This calls for a word-for-word copy of all the data, with each picture removed.

━━ SUPPLIED INFORMATION

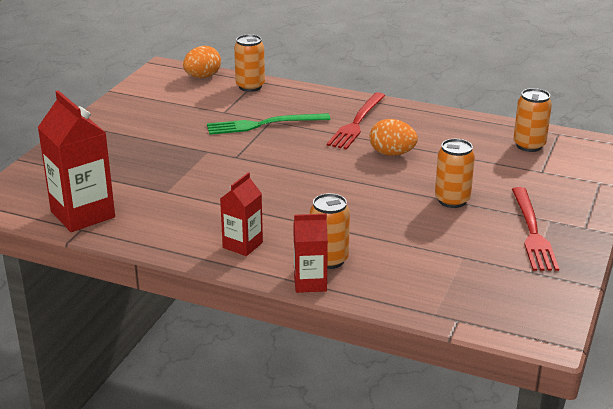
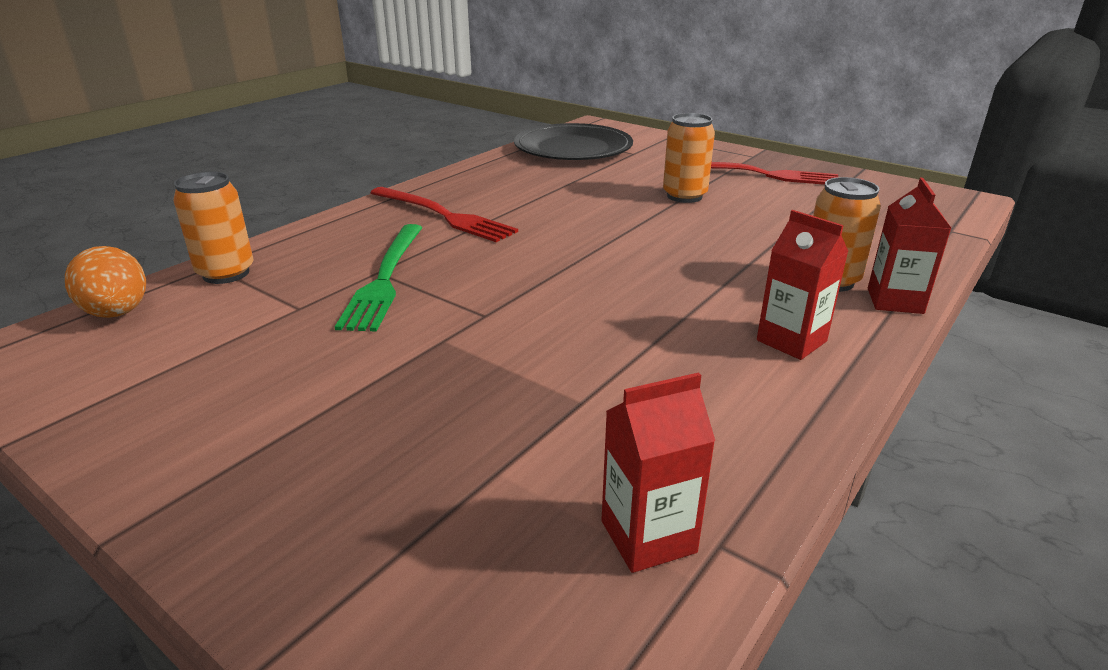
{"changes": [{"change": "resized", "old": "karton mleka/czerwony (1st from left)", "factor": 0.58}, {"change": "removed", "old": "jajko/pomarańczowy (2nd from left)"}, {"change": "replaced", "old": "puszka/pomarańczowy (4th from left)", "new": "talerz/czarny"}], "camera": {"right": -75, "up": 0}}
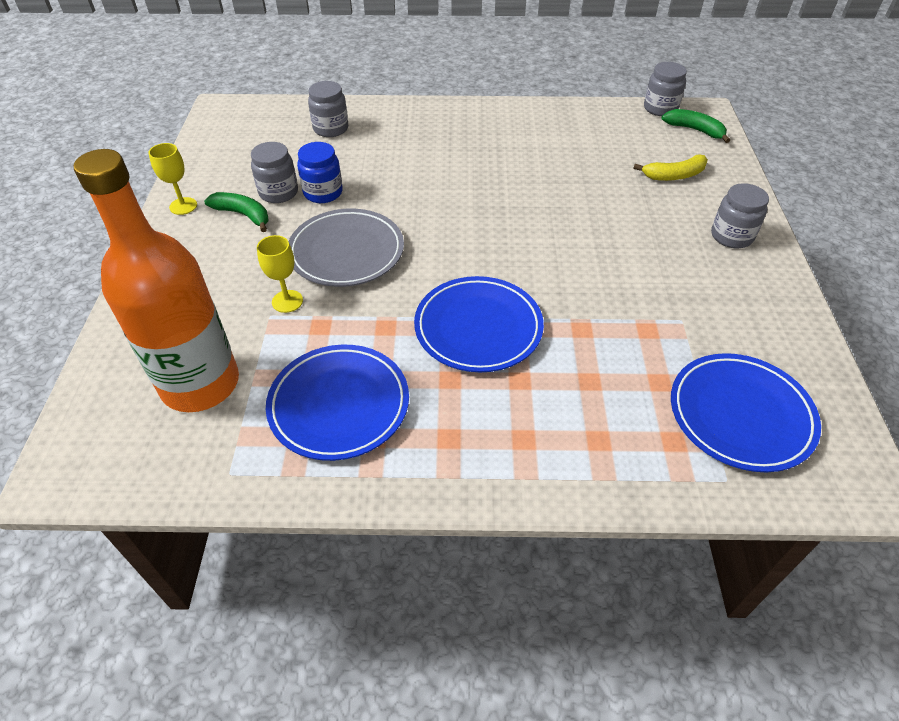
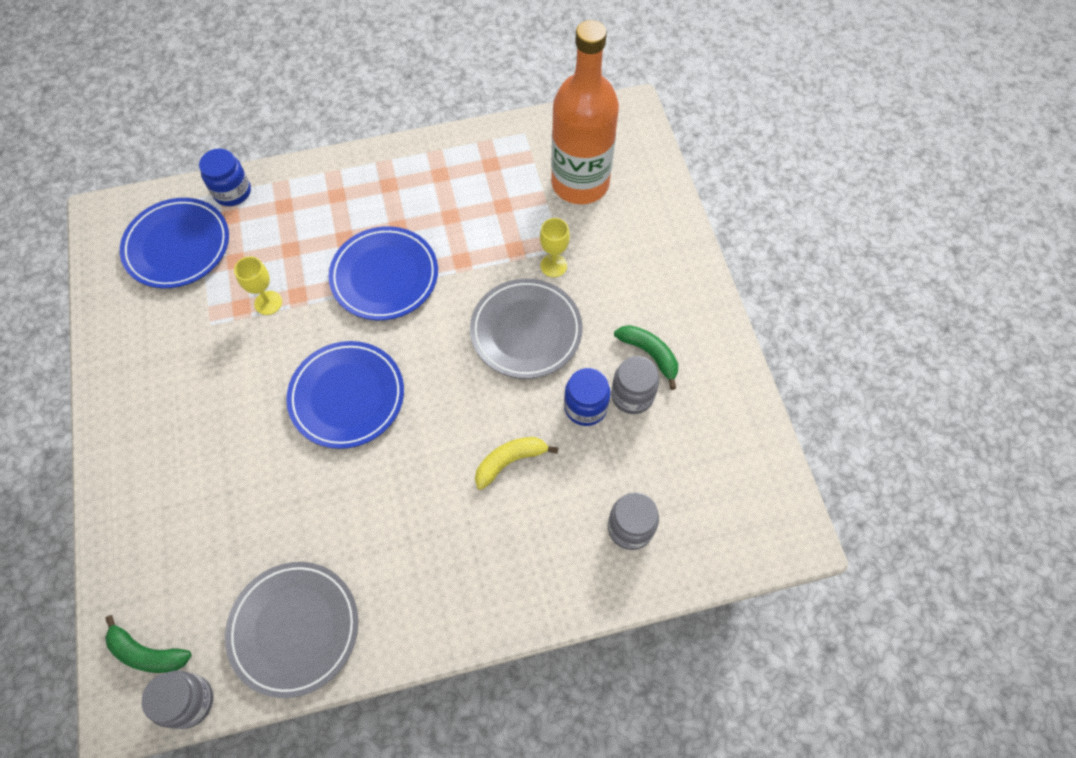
{"changes": [{"change": "moved", "old": "kielich/żółty (1st from left)"}, {"change": "turned", "old": "banan/zielony (1st from left in the first image)", "degrees": -150}, {"change": "moved", "old": "talerz/niebieski (1st from left in the first image)", "new": "talerz/niebieski (2nd from left)"}, {"change": "moved", "old": "banan/żółty"}, {"change": "removed", "old": "słoik/szary (4th from left)"}, {"change": "added", "new": "słoik/niebieski (1st from left)"}, {"change": "added", "new": "talerz/szary (1st from left)"}], "camera": {"right": 165, "up": 15}}
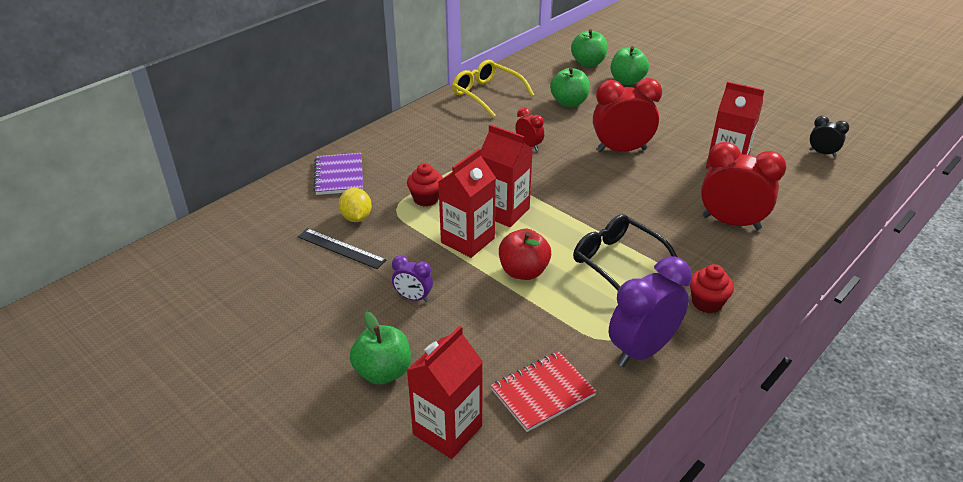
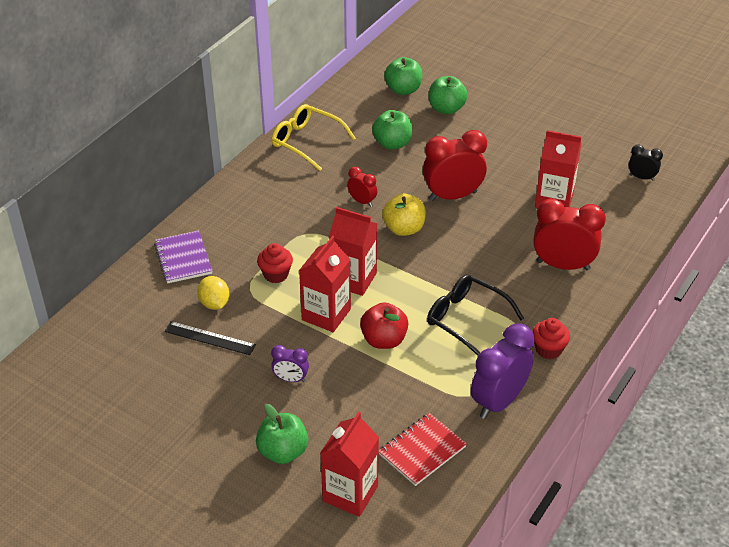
{"changes": [{"change": "added", "new": "jabłko/żółty"}], "camera": {"right": -10, "up": 5}}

━━━━

*EXERCISE RESPONSE:*
{"changes": [{"change": "resized", "old": "karton mleka/czerwony (1st from left)", "factor": 0.58}, {"change": "removed", "old": "jajko/pomarańczowy (2nd from left)"}, {"change": "replaced", "old": "puszka/pomarańczowy (4th from left)", "new": "talerz/czarny"}], "camera": {"right": -75, "up": 0}}
{"changes": [{"change": "moved", "old": "kielich/żółty (1st from left)"}, {"change": "turned", "old": "banan/zielony (1st from left in the first image)", "degrees": -150}, {"change": "moved", "old": "talerz/niebieski (1st from left in the first image)", "new": "talerz/niebieski (2nd from left)"}, {"change": "moved", "old": "banan/żółty"}, {"change": "removed", "old": "słoik/szary (4th from left)"}, {"change": "added", "new": "słoik/niebieski (1st from left)"}, {"change": "added", "new": "talerz/szary (1st from left)"}], "camera": {"right": 165, "up": 15}}
{"changes": [{"change": "added", "new": "jabłko/żółty"}], "camera": {"right": -10, "up": 5}}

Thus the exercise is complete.